*** EXTRACTED RECORDS ***

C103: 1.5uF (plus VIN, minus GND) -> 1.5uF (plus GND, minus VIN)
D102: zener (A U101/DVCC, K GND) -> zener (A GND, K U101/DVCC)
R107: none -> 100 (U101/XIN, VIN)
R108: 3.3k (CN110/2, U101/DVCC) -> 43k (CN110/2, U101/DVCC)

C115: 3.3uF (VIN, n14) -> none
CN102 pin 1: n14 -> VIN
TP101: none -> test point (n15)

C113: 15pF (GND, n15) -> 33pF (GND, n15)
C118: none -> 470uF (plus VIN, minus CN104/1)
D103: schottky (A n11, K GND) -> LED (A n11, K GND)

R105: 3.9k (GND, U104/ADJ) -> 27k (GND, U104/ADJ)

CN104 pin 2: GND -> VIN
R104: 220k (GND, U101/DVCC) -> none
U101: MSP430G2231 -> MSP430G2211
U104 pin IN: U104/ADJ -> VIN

*** End of EXTRACTED RECORDS ***
*** EXTRACTED RECORDS ***

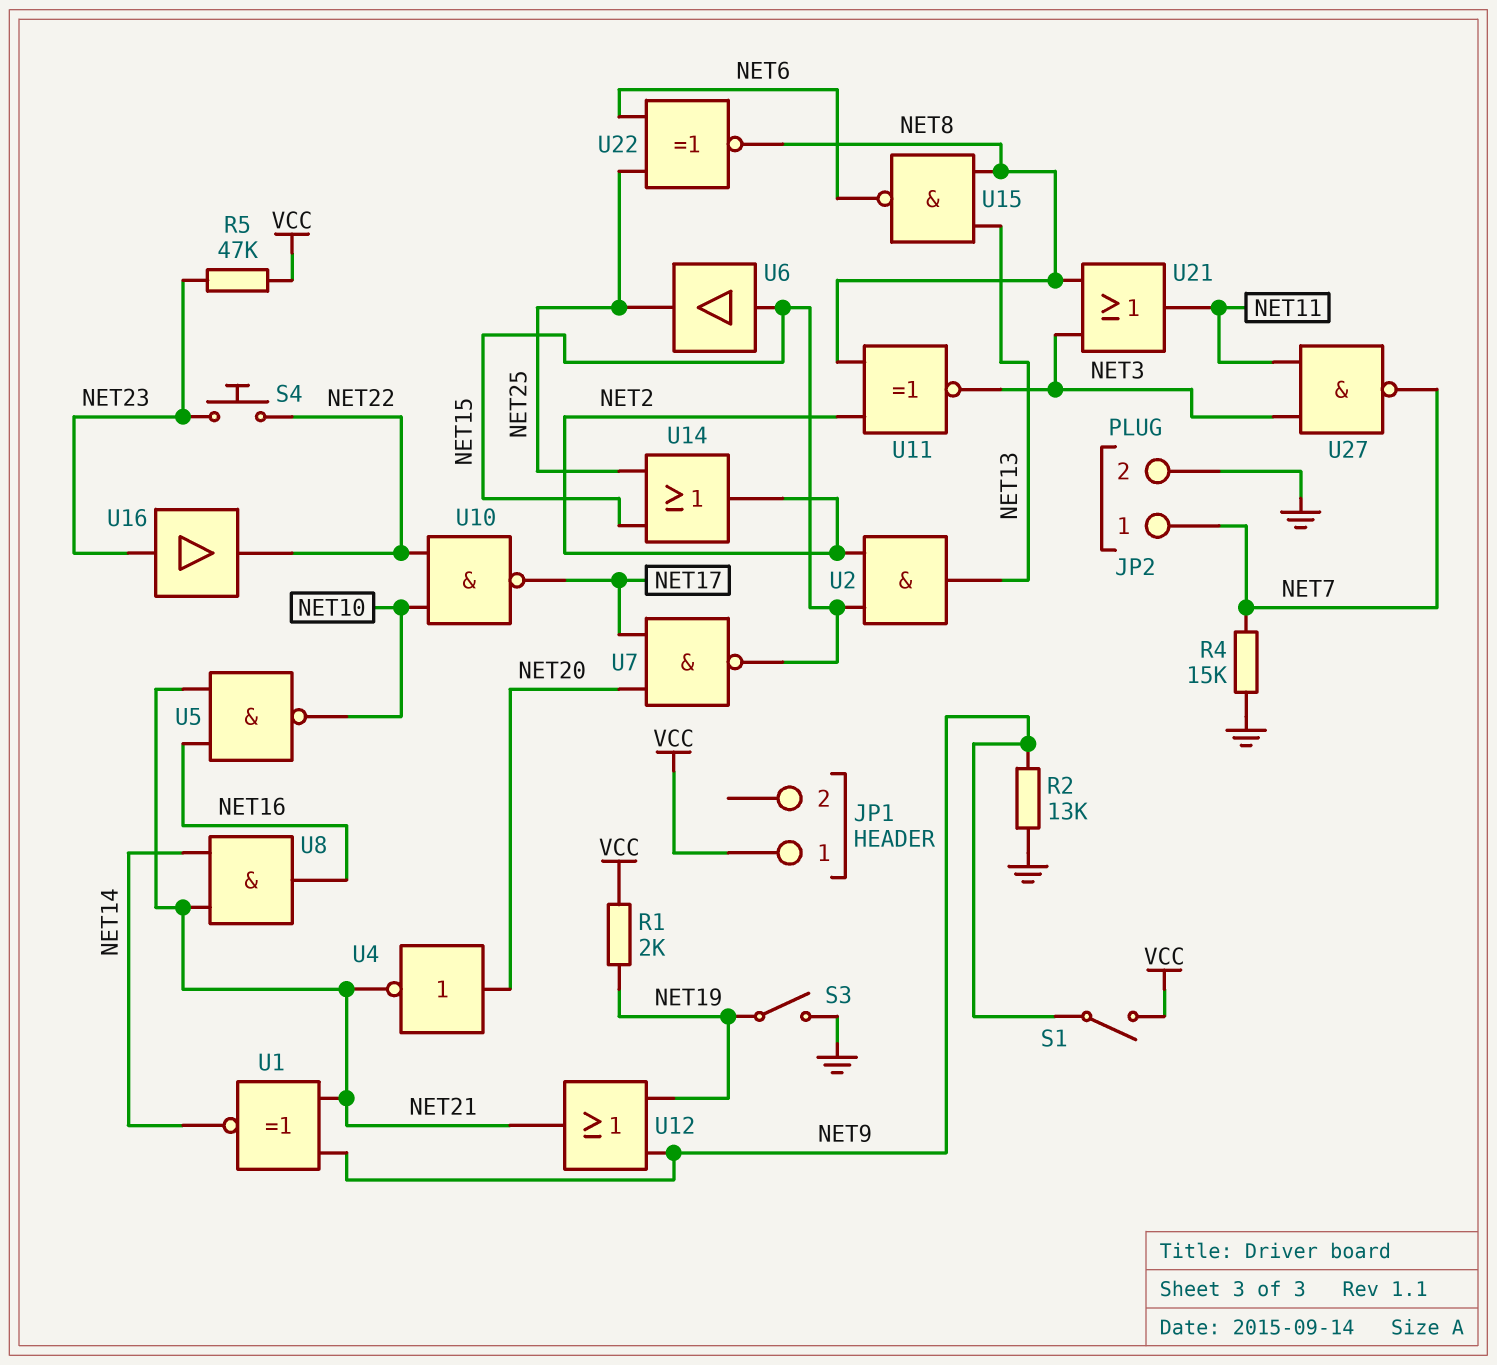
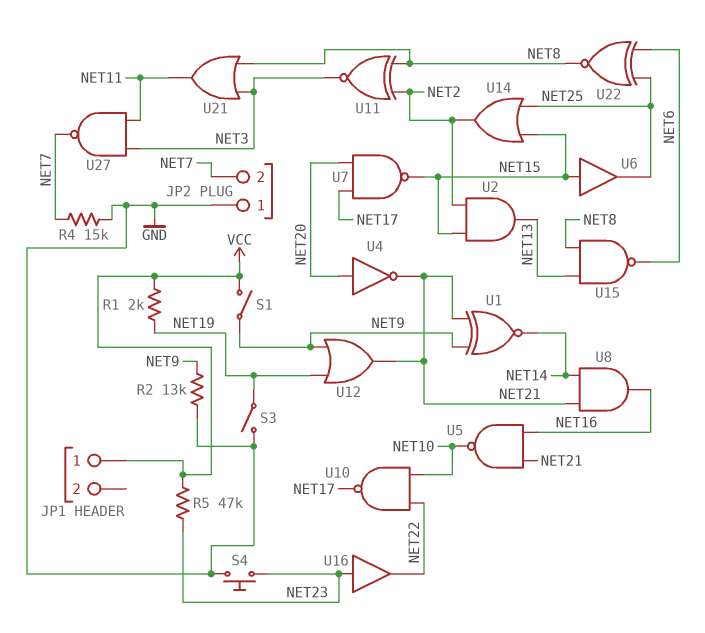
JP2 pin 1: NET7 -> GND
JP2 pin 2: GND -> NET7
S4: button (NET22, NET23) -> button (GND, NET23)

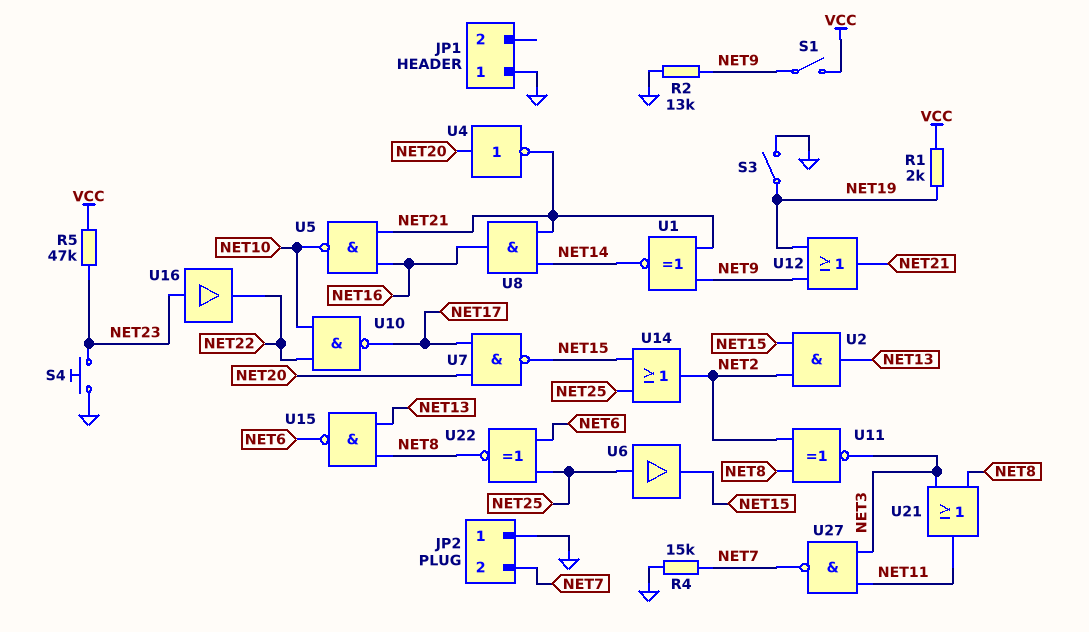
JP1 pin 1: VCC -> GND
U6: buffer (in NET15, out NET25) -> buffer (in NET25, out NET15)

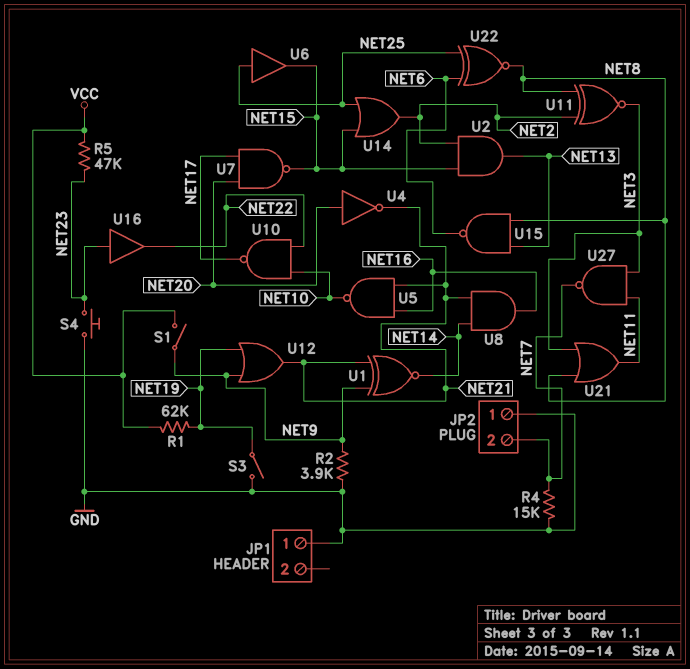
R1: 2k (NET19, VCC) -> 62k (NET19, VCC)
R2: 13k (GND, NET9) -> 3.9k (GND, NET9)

*** End of EXTRACTED RECORDS ***
*** EXTRACTED RECORDS ***

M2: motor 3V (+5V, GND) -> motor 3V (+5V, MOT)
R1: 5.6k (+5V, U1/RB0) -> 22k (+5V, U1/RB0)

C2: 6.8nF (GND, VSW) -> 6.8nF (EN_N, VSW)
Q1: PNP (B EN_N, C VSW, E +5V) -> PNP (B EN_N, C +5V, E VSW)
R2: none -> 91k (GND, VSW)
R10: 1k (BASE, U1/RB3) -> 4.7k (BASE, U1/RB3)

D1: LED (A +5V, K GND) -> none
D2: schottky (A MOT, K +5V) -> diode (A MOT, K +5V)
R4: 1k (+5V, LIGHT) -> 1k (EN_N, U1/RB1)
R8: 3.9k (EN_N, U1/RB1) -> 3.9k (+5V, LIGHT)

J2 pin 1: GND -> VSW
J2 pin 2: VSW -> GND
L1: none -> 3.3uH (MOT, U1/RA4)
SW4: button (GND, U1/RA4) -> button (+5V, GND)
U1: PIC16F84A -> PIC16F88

*** End of EXTRACTED RECORDS ***

WHAT IS NEEDED = Search the data for "DVCC". Copy every line that has it.

THE COMPLETED TASK =
D102: zener (A U101/DVCC, K GND) -> zener (A GND, K U101/DVCC)
R108: 3.3k (CN110/2, U101/DVCC) -> 43k (CN110/2, U101/DVCC)
R104: 220k (GND, U101/DVCC) -> none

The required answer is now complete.